ACTIVITY: Convert every line of the entries below into a Markdown table with the columns "Row" and "Line", numbering the rows in order and omitting blank lines. Leave the pictures out of the table.

RECORD SET:
■ ■ ■ ■ ■ ■ ■

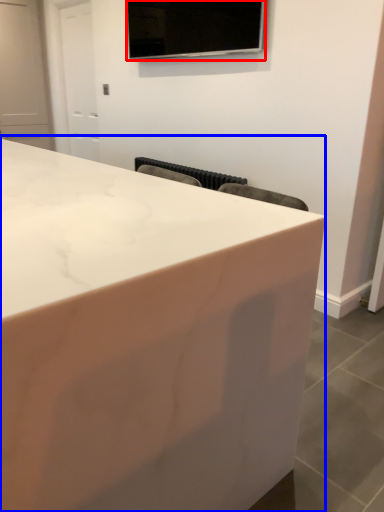
Question: Among these objects, which one is nearest to the camera, television (highlighted by a red box) or countertop (highlighted by a blue box)?

Choices:
 (A) television
 (B) countertop

Answer: (B)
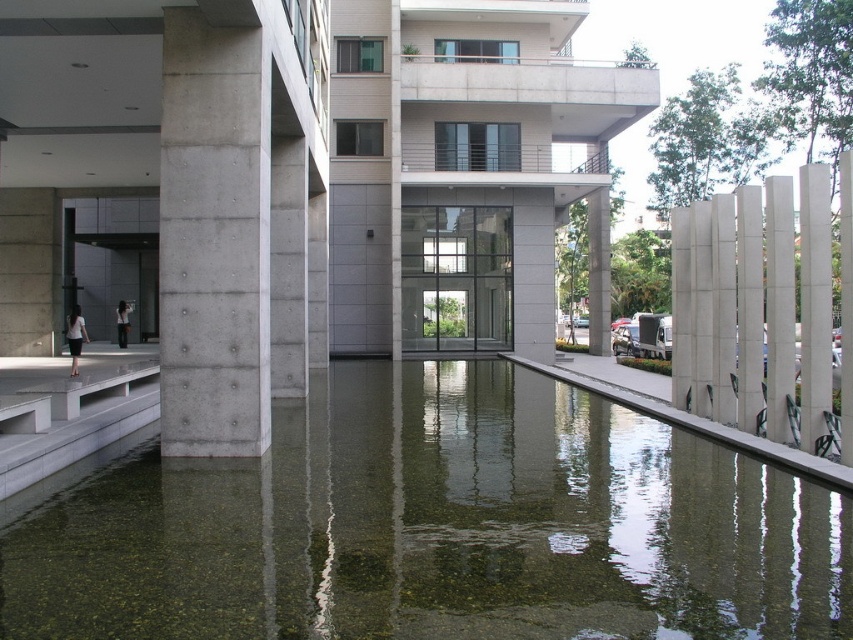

■ ■ ■ ■ ■ ■ ■

TASK ANSWER:
| Row | Line |
|---|---|
| 1 | Question: Among these objects, which one is nearest to the camera, television (highlighted by a red box) or countertop (highlighted by a blue box)? |
| 2 | Choices: |
| 3 |  (A) television |
| 4 |  (B) countertop |
| 5 | Answer: (B) |